WORK ORDER ▸ Find the line containing "(258, 383) = (289, 93): purple star -> none" in the records below. Copy exactly that line and each one after it, ending at the line containing "(647, 147) = (551, 301): black", and nothing more.

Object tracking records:
╭──

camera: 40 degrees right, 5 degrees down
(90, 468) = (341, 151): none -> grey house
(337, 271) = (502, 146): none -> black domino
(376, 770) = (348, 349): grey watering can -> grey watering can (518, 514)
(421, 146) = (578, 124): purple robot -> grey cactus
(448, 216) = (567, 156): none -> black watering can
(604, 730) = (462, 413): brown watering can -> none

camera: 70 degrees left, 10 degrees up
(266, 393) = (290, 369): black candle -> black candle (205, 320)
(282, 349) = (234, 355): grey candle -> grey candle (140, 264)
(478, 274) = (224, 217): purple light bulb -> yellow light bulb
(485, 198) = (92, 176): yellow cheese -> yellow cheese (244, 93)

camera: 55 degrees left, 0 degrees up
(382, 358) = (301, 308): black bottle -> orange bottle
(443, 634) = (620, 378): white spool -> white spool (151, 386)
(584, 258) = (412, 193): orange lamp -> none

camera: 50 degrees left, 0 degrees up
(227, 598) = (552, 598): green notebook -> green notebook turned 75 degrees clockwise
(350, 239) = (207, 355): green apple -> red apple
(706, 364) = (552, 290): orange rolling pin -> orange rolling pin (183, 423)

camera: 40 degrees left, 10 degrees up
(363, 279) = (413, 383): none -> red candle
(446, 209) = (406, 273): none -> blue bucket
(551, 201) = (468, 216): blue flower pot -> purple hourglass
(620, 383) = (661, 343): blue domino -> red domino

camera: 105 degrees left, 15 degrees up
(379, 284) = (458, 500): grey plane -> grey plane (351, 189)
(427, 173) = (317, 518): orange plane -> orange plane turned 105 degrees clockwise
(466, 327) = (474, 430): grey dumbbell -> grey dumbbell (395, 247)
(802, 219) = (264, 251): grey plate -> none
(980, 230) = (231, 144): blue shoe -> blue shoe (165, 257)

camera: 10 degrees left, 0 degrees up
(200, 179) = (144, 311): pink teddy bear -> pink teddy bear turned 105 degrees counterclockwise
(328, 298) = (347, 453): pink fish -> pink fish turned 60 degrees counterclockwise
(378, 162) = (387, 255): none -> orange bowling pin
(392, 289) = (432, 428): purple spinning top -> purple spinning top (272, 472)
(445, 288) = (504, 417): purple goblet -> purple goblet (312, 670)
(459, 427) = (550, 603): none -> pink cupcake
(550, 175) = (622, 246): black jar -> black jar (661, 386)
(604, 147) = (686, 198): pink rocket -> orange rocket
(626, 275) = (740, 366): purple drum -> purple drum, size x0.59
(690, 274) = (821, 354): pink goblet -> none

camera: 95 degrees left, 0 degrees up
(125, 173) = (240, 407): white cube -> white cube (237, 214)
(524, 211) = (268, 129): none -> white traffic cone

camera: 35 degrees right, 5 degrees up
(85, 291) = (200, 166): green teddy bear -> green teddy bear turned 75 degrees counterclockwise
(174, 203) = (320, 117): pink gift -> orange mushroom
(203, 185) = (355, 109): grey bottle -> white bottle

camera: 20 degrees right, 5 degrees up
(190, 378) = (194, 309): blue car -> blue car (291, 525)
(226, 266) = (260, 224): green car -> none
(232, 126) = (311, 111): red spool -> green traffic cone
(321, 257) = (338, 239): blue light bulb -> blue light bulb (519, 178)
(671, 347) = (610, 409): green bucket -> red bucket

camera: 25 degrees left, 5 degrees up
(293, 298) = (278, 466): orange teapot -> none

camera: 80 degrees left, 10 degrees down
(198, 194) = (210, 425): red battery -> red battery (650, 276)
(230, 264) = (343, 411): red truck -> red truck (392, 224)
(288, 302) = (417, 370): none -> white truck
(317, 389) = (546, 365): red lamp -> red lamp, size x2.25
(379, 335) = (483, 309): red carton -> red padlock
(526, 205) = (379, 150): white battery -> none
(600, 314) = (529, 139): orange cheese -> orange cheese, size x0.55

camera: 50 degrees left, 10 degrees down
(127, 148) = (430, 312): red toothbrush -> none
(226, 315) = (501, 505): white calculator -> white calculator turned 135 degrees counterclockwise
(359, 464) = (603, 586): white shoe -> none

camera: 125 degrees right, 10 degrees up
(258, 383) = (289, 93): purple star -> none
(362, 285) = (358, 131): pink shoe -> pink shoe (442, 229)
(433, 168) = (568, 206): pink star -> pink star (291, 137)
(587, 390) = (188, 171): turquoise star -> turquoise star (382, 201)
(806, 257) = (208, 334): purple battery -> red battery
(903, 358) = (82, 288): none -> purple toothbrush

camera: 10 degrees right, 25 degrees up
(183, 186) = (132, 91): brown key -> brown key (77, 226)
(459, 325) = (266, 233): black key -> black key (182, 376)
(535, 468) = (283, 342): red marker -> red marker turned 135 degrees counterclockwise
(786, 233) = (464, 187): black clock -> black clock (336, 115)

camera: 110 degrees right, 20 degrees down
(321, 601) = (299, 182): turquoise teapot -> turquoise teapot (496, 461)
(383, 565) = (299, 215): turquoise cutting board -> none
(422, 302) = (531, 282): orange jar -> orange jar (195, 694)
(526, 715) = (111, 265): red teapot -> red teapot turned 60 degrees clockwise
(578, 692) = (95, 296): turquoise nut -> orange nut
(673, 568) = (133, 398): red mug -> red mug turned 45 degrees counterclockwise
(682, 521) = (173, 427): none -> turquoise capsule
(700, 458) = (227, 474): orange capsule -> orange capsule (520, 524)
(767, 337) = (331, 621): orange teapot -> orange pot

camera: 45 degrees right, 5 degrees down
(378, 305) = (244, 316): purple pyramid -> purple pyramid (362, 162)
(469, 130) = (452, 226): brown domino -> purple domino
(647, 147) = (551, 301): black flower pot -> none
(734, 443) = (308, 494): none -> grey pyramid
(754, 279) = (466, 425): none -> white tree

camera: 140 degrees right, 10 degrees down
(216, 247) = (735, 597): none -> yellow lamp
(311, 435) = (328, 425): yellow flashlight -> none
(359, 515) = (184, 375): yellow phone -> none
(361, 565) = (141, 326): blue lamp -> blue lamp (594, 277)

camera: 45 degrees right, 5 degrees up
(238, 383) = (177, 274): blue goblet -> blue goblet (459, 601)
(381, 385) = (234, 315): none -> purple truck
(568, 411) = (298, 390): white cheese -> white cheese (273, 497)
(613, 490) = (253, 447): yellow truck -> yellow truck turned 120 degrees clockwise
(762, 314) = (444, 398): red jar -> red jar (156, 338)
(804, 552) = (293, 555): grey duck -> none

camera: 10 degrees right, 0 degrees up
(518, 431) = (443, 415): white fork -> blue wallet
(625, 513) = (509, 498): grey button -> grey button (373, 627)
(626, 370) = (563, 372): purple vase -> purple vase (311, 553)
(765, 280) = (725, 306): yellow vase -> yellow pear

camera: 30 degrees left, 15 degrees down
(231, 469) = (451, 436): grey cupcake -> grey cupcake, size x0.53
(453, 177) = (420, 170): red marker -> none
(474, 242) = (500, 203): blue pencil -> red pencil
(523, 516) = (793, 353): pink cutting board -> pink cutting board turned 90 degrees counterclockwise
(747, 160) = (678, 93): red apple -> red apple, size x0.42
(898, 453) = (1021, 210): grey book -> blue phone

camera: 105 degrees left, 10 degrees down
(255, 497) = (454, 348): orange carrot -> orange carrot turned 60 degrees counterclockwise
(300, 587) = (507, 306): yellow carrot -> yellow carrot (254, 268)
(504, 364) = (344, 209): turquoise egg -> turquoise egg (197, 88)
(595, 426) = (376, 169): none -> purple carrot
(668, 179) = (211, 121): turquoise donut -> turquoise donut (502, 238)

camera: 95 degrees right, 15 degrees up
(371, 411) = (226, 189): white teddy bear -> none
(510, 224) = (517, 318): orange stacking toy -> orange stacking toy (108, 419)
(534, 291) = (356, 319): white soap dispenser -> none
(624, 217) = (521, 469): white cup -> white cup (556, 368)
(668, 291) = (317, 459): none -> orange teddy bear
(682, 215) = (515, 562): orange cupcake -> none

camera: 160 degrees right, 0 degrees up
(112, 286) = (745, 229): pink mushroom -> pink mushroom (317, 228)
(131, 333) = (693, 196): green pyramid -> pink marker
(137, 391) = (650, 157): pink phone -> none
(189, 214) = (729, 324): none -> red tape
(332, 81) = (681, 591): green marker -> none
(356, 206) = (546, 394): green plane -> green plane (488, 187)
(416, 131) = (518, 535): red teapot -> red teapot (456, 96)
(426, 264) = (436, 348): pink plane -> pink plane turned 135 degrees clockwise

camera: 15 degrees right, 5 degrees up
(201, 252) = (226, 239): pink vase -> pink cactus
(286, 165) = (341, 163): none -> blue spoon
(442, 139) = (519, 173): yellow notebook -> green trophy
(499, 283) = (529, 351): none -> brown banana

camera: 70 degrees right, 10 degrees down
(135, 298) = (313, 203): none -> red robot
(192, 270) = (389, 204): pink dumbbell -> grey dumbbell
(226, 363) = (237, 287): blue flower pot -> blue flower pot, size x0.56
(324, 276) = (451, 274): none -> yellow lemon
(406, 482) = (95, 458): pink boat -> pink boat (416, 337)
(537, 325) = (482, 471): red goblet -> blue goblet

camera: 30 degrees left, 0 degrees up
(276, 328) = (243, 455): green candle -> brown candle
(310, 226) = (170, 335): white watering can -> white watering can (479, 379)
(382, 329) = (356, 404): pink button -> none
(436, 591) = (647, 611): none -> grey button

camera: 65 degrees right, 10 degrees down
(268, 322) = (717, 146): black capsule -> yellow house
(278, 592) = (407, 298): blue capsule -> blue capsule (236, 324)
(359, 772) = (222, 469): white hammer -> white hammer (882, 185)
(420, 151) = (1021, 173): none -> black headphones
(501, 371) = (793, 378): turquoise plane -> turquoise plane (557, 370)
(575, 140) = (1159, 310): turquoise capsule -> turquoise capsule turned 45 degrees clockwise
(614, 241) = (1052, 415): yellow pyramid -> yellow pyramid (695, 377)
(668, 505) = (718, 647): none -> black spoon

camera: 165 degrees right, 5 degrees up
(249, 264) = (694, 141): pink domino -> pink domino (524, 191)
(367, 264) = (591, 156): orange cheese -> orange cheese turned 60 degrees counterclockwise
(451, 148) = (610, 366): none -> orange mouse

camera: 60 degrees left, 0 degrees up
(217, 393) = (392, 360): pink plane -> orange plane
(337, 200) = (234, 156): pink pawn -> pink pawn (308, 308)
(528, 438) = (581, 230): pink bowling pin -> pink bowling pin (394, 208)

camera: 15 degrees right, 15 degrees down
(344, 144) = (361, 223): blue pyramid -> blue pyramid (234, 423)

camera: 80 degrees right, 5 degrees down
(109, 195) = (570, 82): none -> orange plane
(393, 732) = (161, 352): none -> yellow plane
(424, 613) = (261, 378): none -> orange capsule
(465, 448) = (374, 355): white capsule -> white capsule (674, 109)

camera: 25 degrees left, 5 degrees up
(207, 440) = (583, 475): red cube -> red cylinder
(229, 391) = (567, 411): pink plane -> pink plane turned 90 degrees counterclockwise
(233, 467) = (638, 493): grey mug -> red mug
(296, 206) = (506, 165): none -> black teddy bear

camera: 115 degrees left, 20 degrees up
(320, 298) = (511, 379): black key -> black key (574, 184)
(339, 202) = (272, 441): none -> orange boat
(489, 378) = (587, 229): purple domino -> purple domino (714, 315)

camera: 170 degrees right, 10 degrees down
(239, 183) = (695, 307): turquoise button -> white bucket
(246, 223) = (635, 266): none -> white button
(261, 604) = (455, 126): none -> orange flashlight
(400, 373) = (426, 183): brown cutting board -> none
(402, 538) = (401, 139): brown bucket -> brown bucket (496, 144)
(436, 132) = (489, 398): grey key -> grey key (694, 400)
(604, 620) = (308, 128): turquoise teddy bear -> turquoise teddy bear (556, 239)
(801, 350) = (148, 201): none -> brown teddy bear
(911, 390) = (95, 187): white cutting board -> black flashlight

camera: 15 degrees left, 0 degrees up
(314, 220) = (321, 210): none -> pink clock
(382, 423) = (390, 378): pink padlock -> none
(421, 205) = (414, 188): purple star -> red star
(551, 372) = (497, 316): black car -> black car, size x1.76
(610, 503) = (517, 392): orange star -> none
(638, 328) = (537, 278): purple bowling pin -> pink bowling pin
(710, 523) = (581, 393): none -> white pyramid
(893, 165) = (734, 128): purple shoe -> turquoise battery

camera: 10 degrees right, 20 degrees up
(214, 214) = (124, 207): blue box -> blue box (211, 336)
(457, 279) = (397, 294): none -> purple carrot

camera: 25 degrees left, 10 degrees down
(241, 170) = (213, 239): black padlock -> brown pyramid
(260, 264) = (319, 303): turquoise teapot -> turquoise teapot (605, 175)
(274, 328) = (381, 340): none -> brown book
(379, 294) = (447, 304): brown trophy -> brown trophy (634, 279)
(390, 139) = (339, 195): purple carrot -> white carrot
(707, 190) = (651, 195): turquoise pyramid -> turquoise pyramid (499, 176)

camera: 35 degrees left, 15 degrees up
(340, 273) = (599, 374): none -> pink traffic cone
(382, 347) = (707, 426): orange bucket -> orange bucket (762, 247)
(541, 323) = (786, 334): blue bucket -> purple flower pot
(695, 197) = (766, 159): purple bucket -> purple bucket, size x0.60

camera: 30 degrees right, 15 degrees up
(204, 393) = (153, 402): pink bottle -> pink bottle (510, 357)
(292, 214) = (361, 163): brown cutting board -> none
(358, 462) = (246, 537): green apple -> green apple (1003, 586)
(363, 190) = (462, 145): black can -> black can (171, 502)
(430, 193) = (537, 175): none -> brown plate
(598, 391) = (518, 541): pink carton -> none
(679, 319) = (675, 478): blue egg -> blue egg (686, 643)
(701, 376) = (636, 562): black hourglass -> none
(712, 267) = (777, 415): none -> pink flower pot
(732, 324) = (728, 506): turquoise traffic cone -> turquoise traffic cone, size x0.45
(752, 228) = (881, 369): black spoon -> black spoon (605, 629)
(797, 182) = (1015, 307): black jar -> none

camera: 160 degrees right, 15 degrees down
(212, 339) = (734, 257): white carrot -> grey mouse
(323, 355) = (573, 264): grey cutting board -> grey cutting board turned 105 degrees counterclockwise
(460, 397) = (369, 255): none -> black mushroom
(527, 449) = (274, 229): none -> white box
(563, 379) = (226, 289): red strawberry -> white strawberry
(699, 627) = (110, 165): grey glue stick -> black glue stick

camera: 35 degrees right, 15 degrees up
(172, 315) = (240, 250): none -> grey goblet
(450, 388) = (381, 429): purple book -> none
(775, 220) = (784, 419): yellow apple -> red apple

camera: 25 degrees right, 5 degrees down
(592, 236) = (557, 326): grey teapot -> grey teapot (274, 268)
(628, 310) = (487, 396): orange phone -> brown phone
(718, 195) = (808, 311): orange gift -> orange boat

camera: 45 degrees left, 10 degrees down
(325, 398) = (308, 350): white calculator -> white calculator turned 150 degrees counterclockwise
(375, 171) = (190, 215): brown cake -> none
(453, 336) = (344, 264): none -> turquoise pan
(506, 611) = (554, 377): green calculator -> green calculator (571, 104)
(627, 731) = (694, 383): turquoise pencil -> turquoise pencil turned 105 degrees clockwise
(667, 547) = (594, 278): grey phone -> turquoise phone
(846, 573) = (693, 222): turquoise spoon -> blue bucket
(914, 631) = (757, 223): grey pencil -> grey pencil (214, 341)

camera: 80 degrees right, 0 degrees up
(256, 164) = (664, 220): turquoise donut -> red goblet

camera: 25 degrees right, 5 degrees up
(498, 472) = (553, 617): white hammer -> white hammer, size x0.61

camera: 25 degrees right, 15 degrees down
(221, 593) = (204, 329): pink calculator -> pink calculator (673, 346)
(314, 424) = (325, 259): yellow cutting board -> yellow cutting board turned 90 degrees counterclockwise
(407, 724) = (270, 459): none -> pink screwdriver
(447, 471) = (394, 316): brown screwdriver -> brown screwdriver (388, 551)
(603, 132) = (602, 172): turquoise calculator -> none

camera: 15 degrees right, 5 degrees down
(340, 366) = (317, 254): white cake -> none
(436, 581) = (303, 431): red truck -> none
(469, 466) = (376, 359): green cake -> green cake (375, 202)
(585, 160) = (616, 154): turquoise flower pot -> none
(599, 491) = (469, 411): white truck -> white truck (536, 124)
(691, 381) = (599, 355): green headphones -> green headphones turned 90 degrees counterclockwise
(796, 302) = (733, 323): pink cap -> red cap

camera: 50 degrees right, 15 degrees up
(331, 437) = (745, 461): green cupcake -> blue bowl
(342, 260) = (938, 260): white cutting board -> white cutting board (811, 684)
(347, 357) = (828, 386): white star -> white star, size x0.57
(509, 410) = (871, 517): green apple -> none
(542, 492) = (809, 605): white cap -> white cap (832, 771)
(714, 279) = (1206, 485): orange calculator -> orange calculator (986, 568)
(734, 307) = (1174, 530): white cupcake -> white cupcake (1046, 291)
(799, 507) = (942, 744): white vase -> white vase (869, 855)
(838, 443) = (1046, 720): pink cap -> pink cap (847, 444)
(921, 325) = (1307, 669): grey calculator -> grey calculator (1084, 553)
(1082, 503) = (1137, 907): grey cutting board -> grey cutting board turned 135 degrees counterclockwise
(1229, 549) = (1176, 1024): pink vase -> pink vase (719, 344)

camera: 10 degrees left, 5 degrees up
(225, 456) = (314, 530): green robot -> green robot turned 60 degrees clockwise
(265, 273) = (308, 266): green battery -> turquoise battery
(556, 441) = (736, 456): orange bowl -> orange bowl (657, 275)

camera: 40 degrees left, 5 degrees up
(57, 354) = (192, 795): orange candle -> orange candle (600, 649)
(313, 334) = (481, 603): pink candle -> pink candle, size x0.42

╰──

RESULT BELOW ▸
(258, 383) = (289, 93): purple star -> none
(362, 285) = (358, 131): pink shoe -> pink shoe (442, 229)
(433, 168) = (568, 206): pink star -> pink star (291, 137)
(587, 390) = (188, 171): turquoise star -> turquoise star (382, 201)
(806, 257) = (208, 334): purple battery -> red battery
(903, 358) = (82, 288): none -> purple toothbrush

camera: 10 degrees right, 25 degrees up
(183, 186) = (132, 91): brown key -> brown key (77, 226)
(459, 325) = (266, 233): black key -> black key (182, 376)
(535, 468) = (283, 342): red marker -> red marker turned 135 degrees counterclockwise
(786, 233) = (464, 187): black clock -> black clock (336, 115)

camera: 110 degrees right, 20 degrees down
(321, 601) = (299, 182): turquoise teapot -> turquoise teapot (496, 461)
(383, 565) = (299, 215): turquoise cutting board -> none
(422, 302) = (531, 282): orange jar -> orange jar (195, 694)
(526, 715) = (111, 265): red teapot -> red teapot turned 60 degrees clockwise
(578, 692) = (95, 296): turquoise nut -> orange nut
(673, 568) = (133, 398): red mug -> red mug turned 45 degrees counterclockwise
(682, 521) = (173, 427): none -> turquoise capsule
(700, 458) = (227, 474): orange capsule -> orange capsule (520, 524)
(767, 337) = (331, 621): orange teapot -> orange pot

camera: 45 degrees right, 5 degrees down
(378, 305) = (244, 316): purple pyramid -> purple pyramid (362, 162)
(469, 130) = (452, 226): brown domino -> purple domino
(647, 147) = (551, 301): black flower pot -> none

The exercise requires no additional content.